------ Supplied data
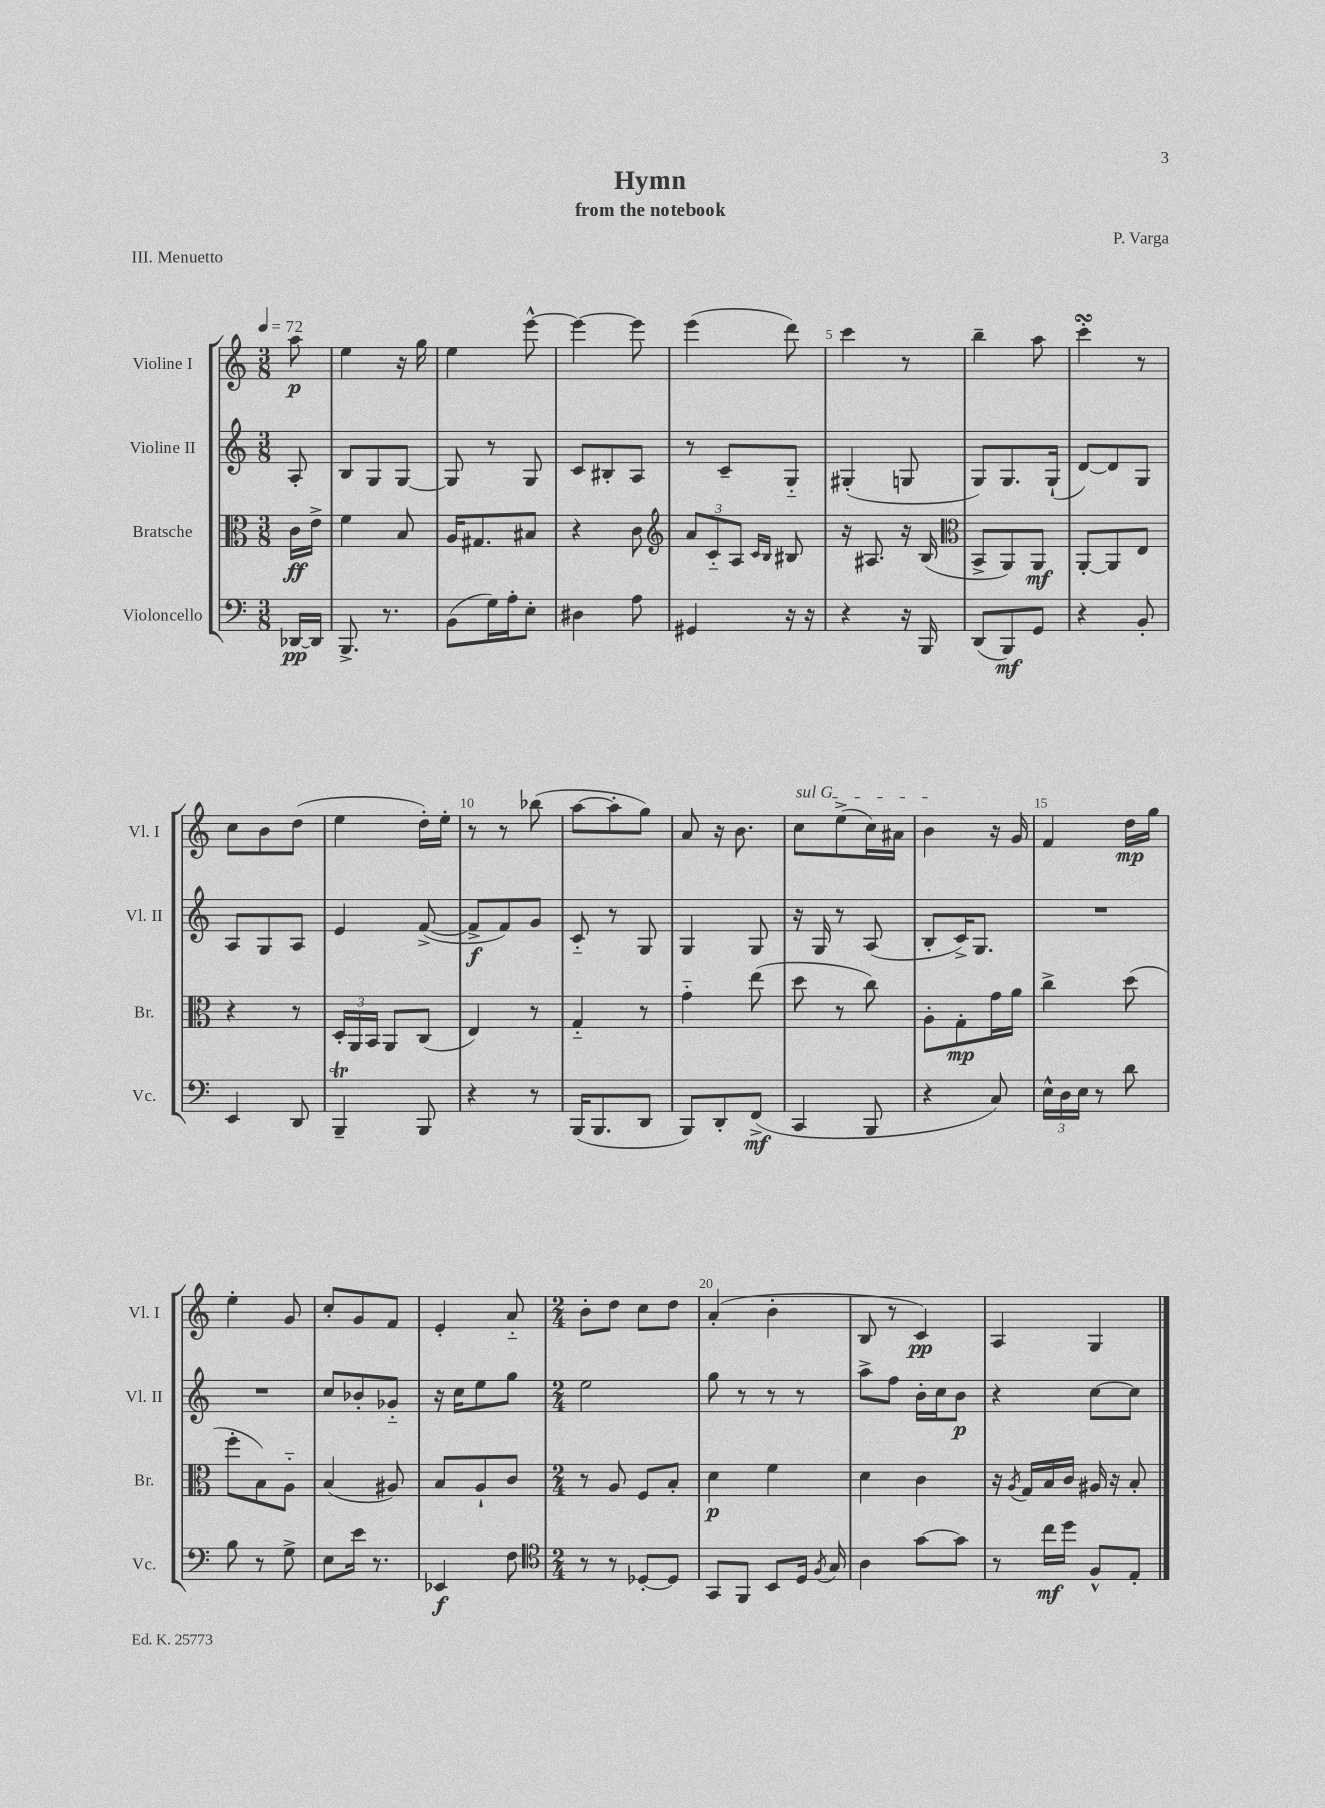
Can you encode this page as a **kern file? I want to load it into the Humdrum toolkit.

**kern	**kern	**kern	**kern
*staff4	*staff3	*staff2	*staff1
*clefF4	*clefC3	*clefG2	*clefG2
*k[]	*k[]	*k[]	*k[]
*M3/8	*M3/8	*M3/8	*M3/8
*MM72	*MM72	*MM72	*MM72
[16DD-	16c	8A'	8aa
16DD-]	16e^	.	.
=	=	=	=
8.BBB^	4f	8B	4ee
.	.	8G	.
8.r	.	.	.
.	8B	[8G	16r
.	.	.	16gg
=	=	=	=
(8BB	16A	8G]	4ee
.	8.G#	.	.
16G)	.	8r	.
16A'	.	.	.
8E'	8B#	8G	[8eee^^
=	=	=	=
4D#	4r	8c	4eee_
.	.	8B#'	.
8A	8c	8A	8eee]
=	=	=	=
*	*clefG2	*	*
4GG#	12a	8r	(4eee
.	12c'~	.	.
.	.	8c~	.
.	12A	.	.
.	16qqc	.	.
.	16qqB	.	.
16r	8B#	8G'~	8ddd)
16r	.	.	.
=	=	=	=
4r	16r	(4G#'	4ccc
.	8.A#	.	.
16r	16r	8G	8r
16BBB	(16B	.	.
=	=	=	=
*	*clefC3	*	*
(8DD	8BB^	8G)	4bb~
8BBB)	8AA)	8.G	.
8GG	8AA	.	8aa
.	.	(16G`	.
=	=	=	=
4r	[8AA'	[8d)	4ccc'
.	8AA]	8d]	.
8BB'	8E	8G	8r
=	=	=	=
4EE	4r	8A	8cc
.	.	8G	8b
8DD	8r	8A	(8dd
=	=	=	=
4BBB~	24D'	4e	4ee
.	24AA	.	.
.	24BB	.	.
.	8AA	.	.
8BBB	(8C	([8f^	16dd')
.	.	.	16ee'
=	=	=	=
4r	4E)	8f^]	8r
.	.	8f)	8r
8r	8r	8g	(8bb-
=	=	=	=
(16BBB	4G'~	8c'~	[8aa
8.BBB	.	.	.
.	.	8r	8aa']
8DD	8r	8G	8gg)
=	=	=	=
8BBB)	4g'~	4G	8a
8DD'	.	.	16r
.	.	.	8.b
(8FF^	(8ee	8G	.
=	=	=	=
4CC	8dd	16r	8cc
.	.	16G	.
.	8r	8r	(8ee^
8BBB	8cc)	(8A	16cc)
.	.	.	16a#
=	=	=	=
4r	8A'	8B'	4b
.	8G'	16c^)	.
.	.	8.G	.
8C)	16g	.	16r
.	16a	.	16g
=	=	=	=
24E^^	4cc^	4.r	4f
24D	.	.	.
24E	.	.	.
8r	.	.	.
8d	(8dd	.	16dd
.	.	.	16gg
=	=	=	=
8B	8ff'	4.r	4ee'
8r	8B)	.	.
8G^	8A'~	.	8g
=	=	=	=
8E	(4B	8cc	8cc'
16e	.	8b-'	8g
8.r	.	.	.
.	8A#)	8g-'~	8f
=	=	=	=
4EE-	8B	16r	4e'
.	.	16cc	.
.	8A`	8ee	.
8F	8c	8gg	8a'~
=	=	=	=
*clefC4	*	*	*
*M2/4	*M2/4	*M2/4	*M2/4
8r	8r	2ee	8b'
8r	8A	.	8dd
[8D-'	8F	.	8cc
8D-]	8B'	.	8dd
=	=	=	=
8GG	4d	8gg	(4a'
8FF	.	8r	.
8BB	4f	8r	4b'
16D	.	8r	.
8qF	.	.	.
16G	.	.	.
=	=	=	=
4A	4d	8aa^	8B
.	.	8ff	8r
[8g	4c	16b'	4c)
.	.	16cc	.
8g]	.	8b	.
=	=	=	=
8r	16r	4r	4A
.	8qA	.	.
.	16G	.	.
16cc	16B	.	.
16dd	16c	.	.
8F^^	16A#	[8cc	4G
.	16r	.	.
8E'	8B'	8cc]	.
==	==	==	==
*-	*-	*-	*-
------------
— Your task —
Copy out each line of the rows above that contains the string "kern". Case counts.

— Reply —
Can you encode this page as a **kern file? I want to load it into the Humdrum toolkit.
**kern	**kern	**kern	**kern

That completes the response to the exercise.